Before-and-after object lists
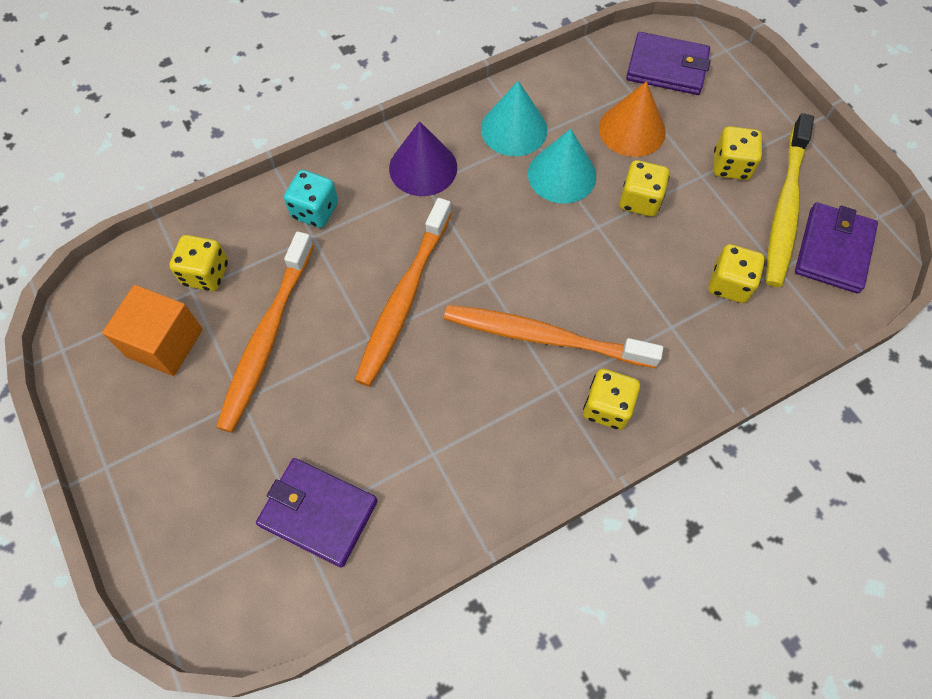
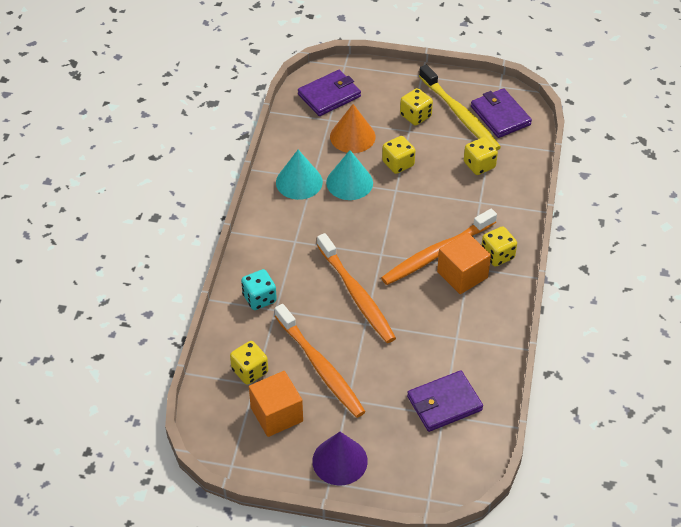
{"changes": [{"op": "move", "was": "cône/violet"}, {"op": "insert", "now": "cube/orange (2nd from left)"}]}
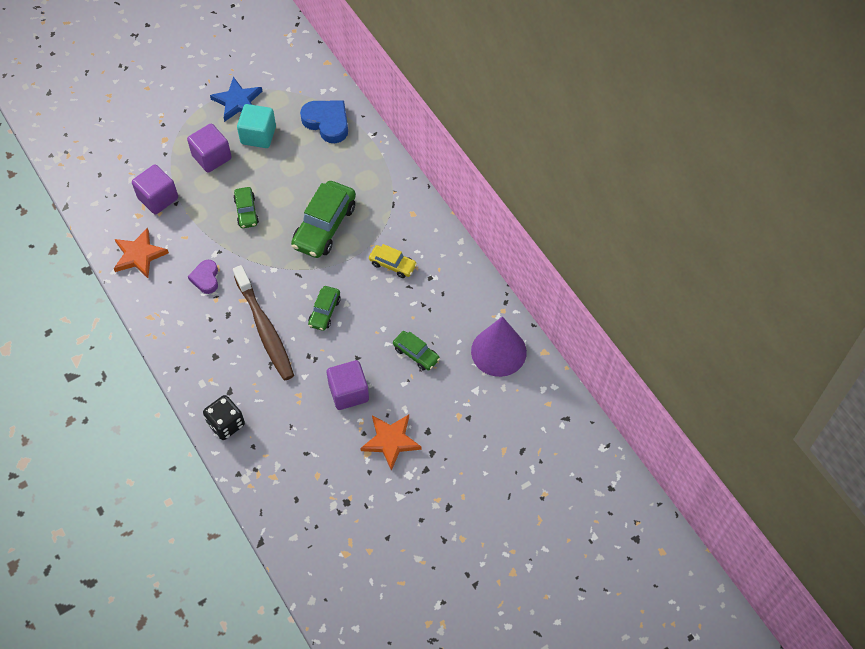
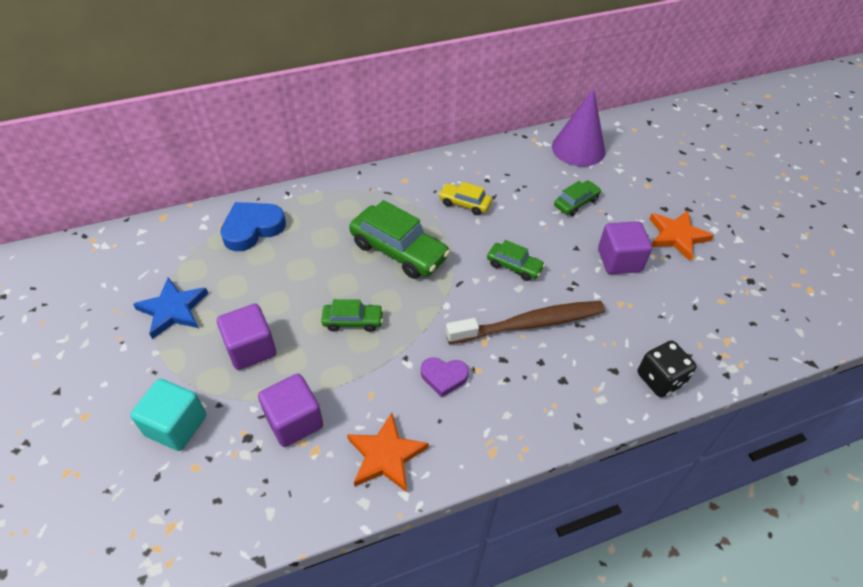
{"changes": [{"op": "move", "was": "cube/turquoise"}, {"op": "rotate", "was": "voiture/jaune", "clockwise": -105}]}
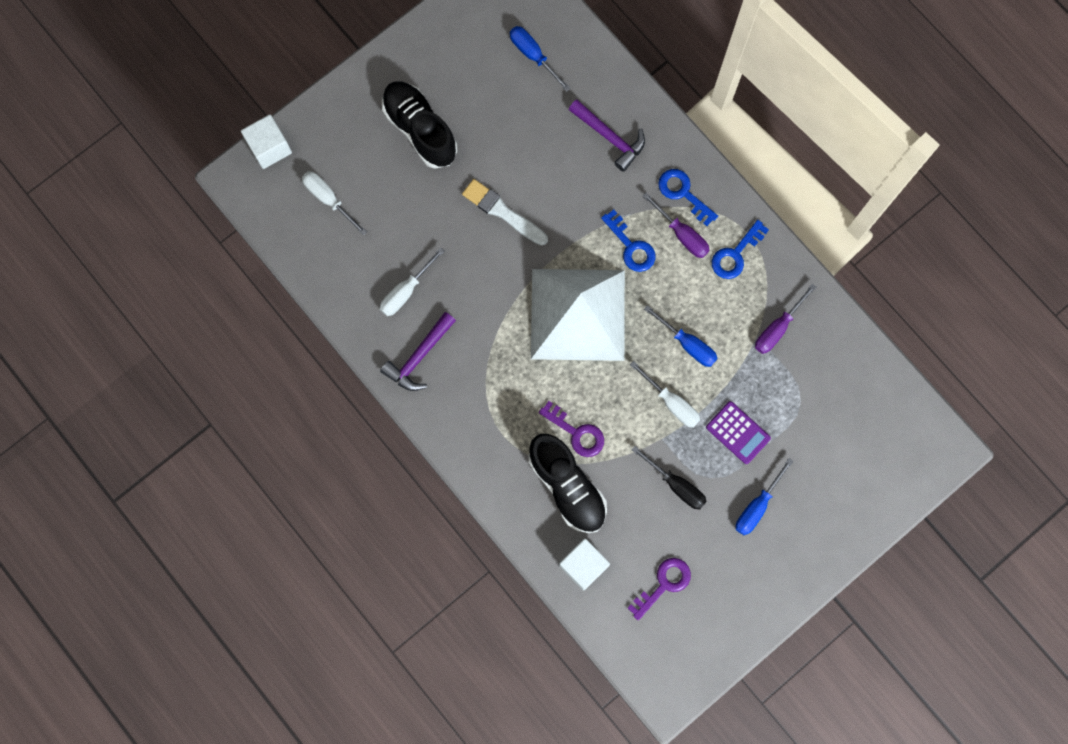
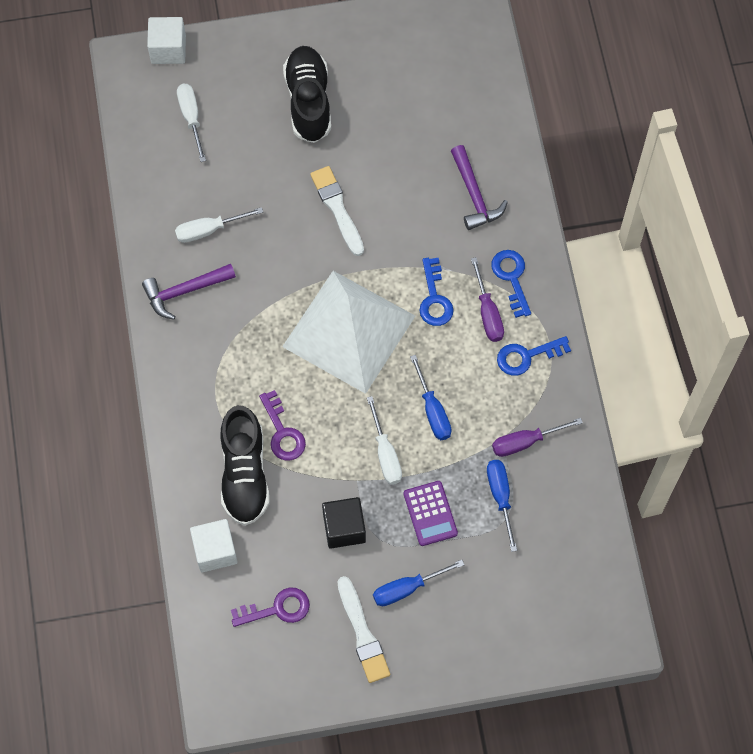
{"changes": [{"op": "move", "was": "tournevis/bleu (1st from left in the first image)", "now": "tournevis/bleu (3rd from left)"}, {"op": "replace", "was": "tournevis/noir", "now": "cube/noir"}, {"op": "insert", "now": "pinceau/blanc (2nd from left)"}]}
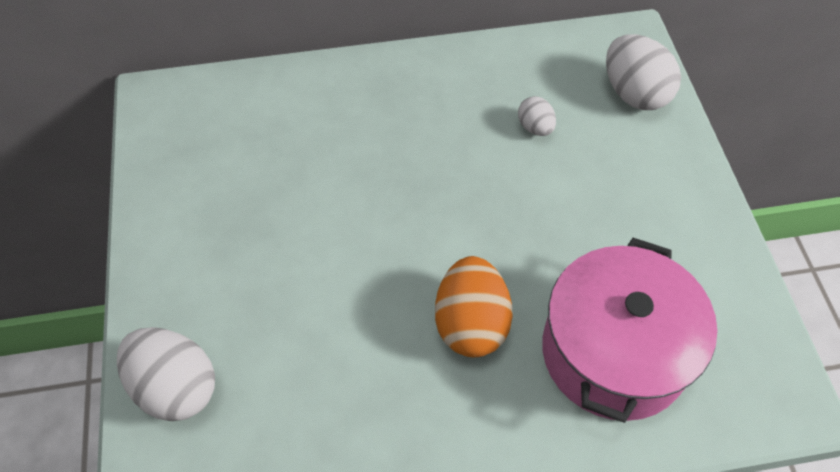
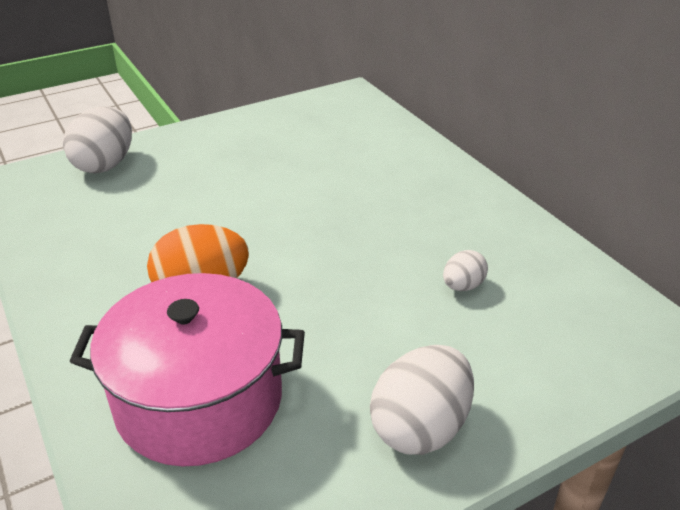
{"changes": [{"op": "move", "was": "œuf/blanc (3rd from left in the first image)", "now": "œuf/blanc (2nd from left)"}]}
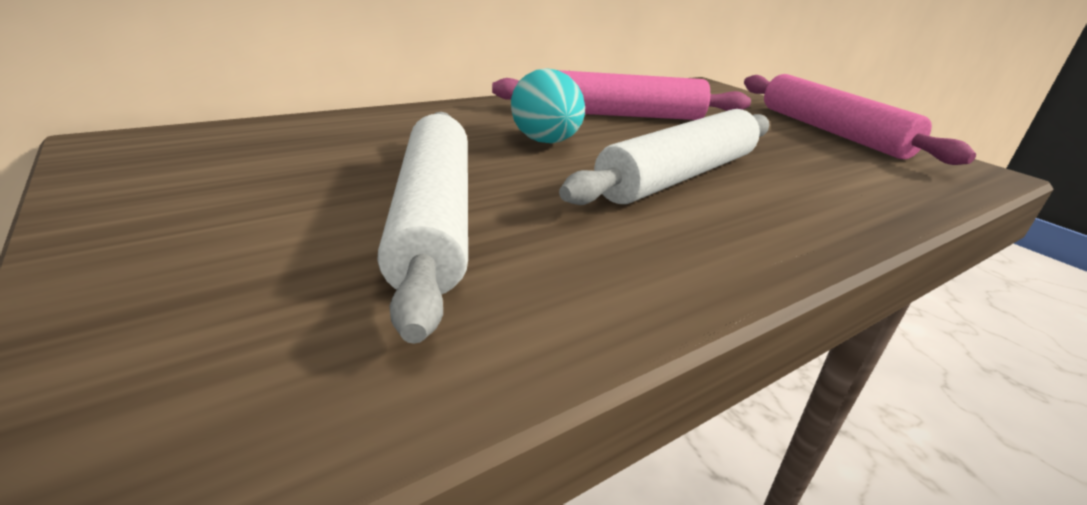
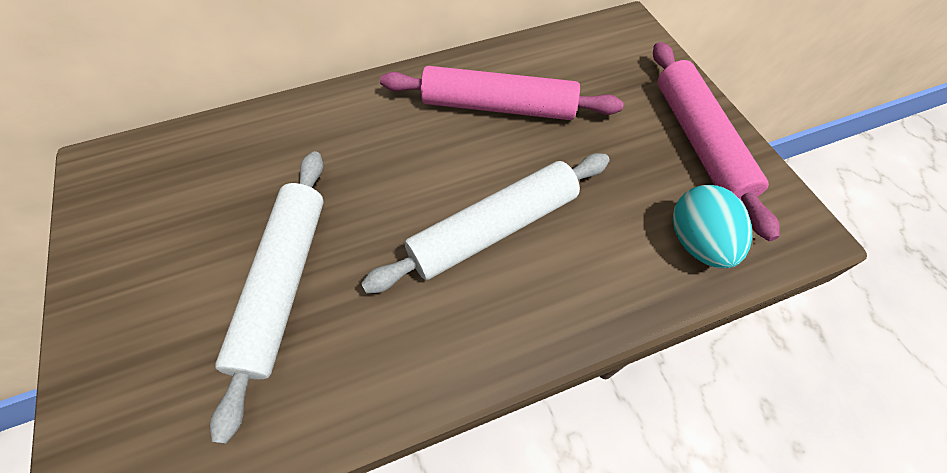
{"changes": [{"op": "move", "was": "œuf/turquoise"}]}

(TASK ITEM)
Report, using only a number, how many lines above hold the word "image".

(EXERCISE RESPONSE)
2